Verbatim copy without pictures. Please print every entry as it stands.

Before-and-after scene images:
———

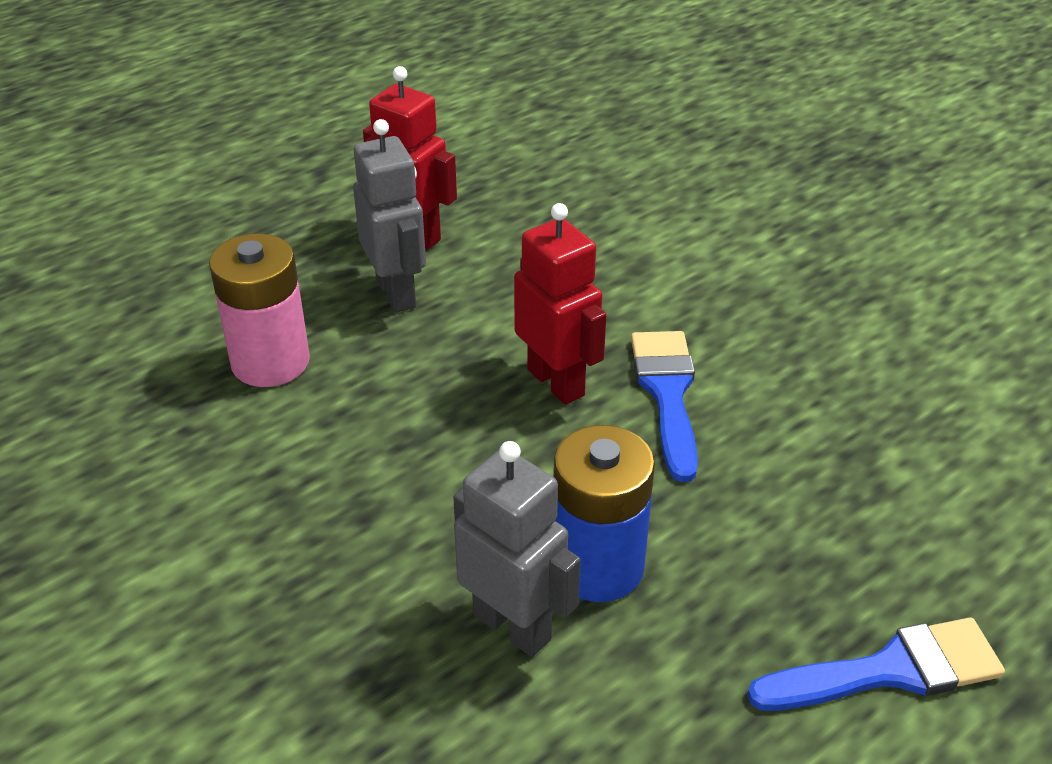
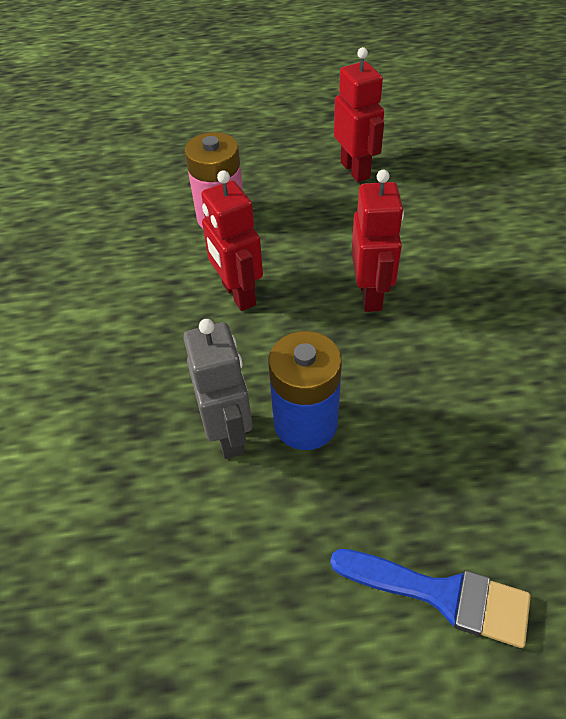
camera: 35 degrees right, 10 degrees up
(380, 452) = (238, 294): none -> red robot
(397, 293) = (319, 202): grey robot -> none
(667, 394) = (436, 332): blue brush -> none

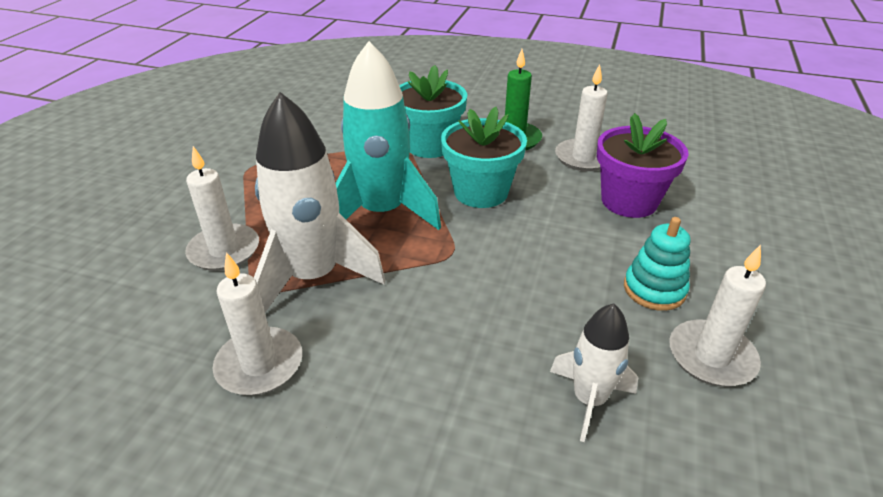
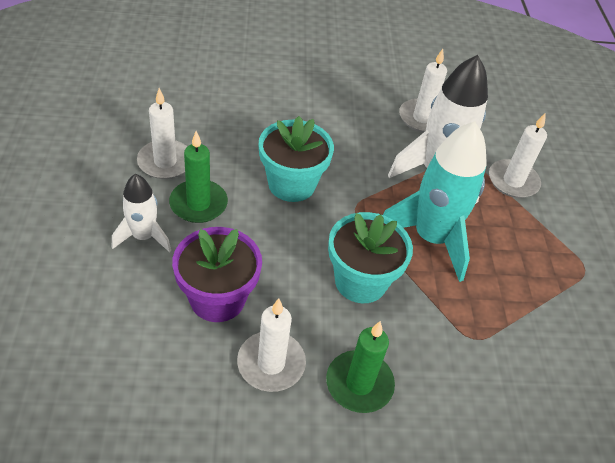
camera: 155 degrees right, 10 degrees up
(429, 145) = (446, 346): turquoise flower pot -> turquoise flower pot (291, 184)
(589, 400) = (239, 128): white rocket -> white rocket (143, 236)
(654, 289) = (198, 204): turquoise stacking toy -> green candle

———

Answer for the task:
camera: 35 degrees right, 10 degrees up
(380, 452) = (238, 294): none -> red robot
(397, 293) = (319, 202): grey robot -> none
(667, 394) = (436, 332): blue brush -> none

camera: 155 degrees right, 10 degrees up
(429, 145) = (446, 346): turquoise flower pot -> turquoise flower pot (291, 184)
(589, 400) = (239, 128): white rocket -> white rocket (143, 236)
(654, 289) = (198, 204): turquoise stacking toy -> green candle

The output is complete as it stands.